**WORK ORDER**
Starting from the line with "SERVO1: none -> MG90S", transcribe each line to the end of the records below. Copy them exactly and write nothing else.

Itemized modification records
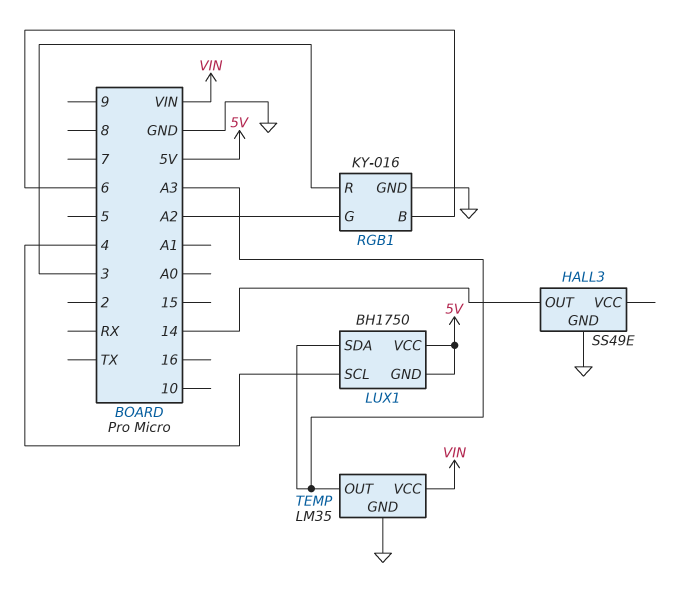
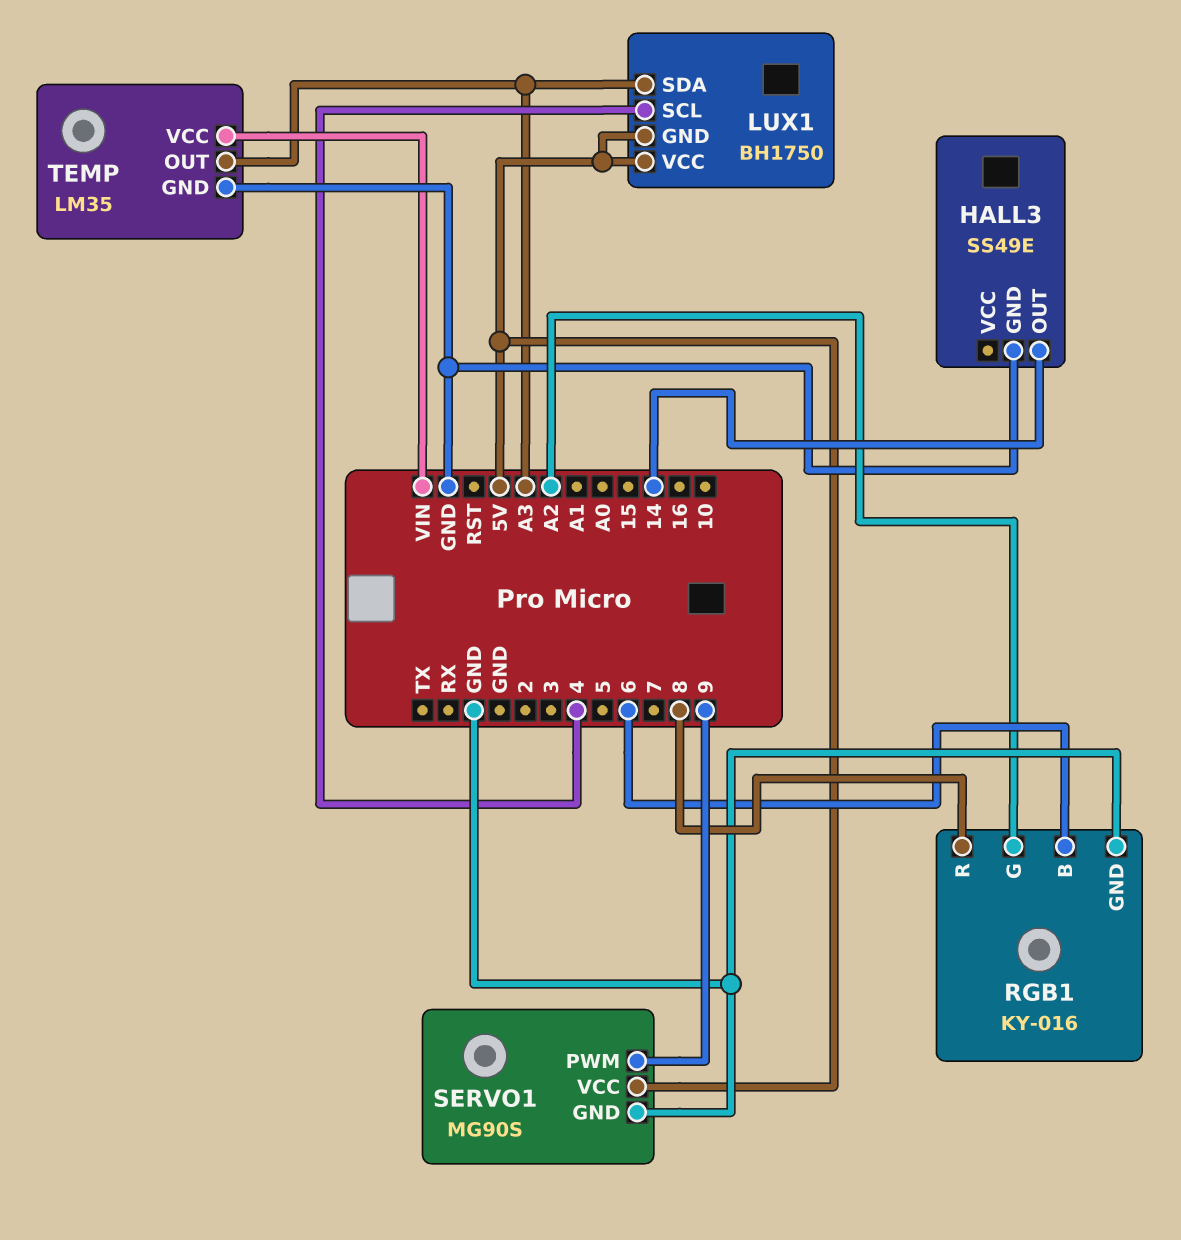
RGB1 pin R: 3 -> 8
SERVO1: none -> MG90S
SERVO1 pin GND: none -> GND
SERVO1 pin PWM: none -> 9
SERVO1 pin VCC: none -> 5V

**RESULT OF THIS TASK**
SERVO1: none -> MG90S
SERVO1 pin GND: none -> GND
SERVO1 pin PWM: none -> 9
SERVO1 pin VCC: none -> 5V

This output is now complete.